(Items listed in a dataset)
□ □ □ □ □

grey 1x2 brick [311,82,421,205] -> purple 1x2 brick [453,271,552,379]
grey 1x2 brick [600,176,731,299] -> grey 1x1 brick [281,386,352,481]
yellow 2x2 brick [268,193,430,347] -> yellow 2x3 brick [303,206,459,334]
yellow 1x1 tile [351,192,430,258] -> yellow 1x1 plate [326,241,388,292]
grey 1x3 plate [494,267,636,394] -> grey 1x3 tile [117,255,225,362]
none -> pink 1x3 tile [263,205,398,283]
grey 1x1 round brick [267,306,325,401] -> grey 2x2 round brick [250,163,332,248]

□ □ □ □ □

Exercise instructions.
All records above are to be returned exactly as given.

Answer box.
grey 1x2 brick [311,82,421,205] -> purple 1x2 brick [453,271,552,379]
grey 1x2 brick [600,176,731,299] -> grey 1x1 brick [281,386,352,481]
yellow 2x2 brick [268,193,430,347] -> yellow 2x3 brick [303,206,459,334]
yellow 1x1 tile [351,192,430,258] -> yellow 1x1 plate [326,241,388,292]
grey 1x3 plate [494,267,636,394] -> grey 1x3 tile [117,255,225,362]
none -> pink 1x3 tile [263,205,398,283]
grey 1x1 round brick [267,306,325,401] -> grey 2x2 round brick [250,163,332,248]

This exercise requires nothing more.